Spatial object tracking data
* * * * *

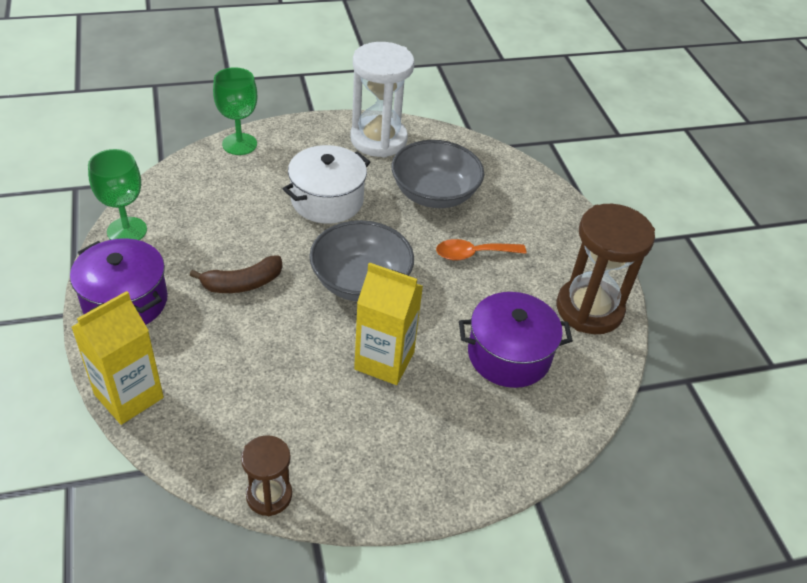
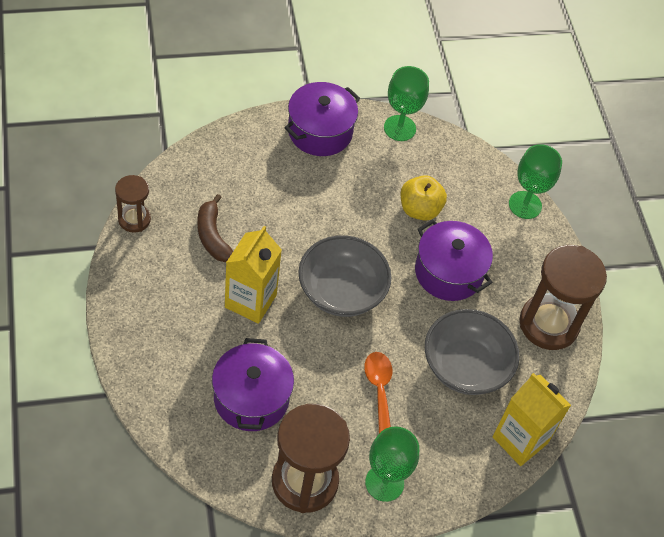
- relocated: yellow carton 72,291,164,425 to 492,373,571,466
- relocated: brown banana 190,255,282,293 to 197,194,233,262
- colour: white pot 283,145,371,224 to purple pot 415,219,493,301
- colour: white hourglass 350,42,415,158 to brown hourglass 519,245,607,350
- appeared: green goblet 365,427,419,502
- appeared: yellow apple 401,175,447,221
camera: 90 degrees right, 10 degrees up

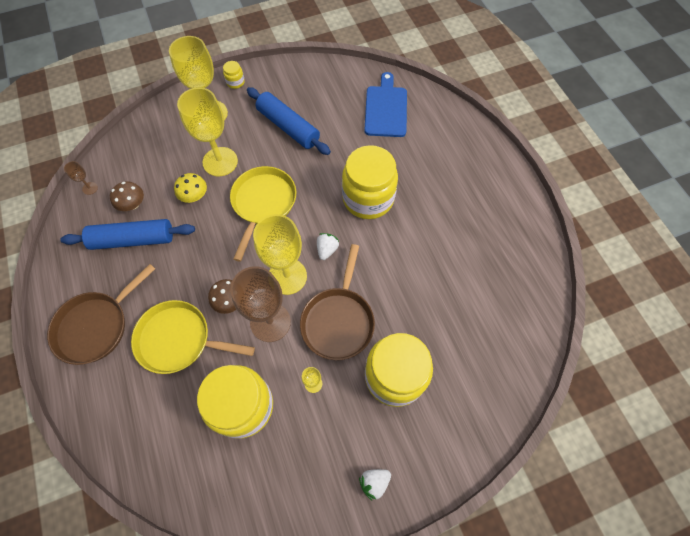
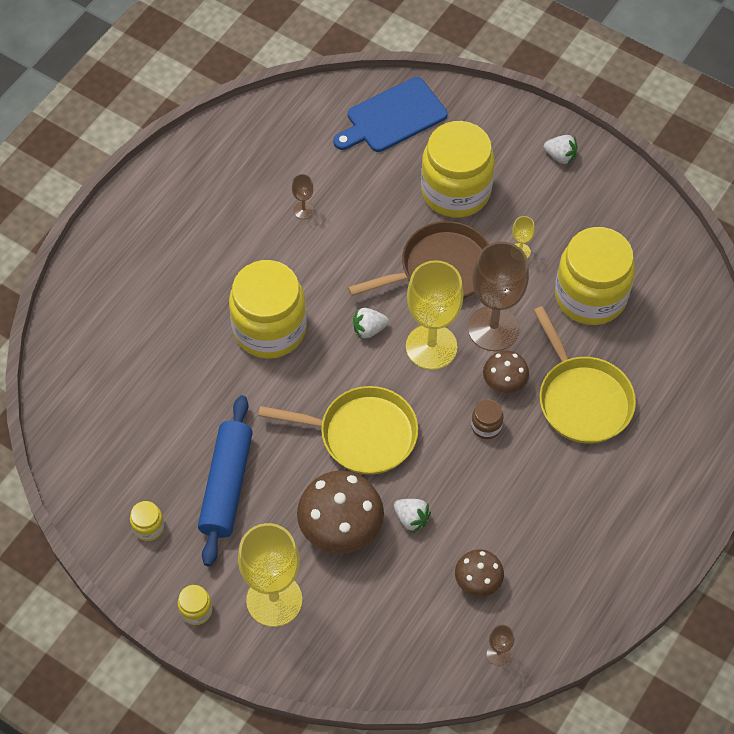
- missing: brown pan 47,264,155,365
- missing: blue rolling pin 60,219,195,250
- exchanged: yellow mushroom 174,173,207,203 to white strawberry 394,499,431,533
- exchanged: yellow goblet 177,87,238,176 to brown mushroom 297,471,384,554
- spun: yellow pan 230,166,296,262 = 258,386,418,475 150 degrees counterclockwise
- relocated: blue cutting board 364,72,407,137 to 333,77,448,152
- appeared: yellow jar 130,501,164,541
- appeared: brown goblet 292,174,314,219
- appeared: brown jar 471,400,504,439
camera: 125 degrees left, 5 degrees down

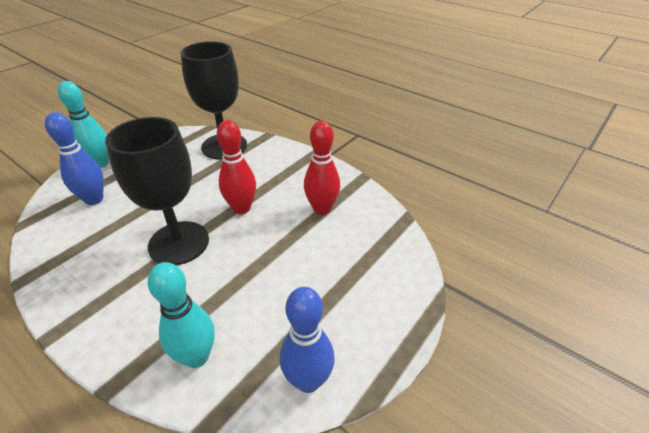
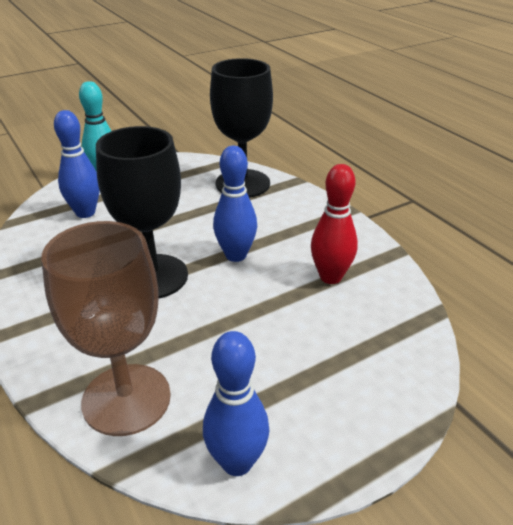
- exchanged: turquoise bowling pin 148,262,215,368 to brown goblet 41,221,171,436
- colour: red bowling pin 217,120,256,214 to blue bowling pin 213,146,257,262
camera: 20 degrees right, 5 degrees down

* * * * *

• **WORK ORDER**:
In the records above, find the line with "- appeared: yellow apple 401,175,447,221" and copy from it through the last line exactly, without the pictures.

• **WRITTEN ANSWER**:
- appeared: yellow apple 401,175,447,221
camera: 90 degrees right, 10 degrees up

- missing: brown pan 47,264,155,365
- missing: blue rolling pin 60,219,195,250
- exchanged: yellow mushroom 174,173,207,203 to white strawberry 394,499,431,533
- exchanged: yellow goblet 177,87,238,176 to brown mushroom 297,471,384,554
- spun: yellow pan 230,166,296,262 = 258,386,418,475 150 degrees counterclockwise
- relocated: blue cutting board 364,72,407,137 to 333,77,448,152
- appeared: yellow jar 130,501,164,541
- appeared: brown goblet 292,174,314,219
- appeared: brown jar 471,400,504,439
camera: 125 degrees left, 5 degrees down

- exchanged: turquoise bowling pin 148,262,215,368 to brown goblet 41,221,171,436
- colour: red bowling pin 217,120,256,214 to blue bowling pin 213,146,257,262
camera: 20 degrees right, 5 degrees down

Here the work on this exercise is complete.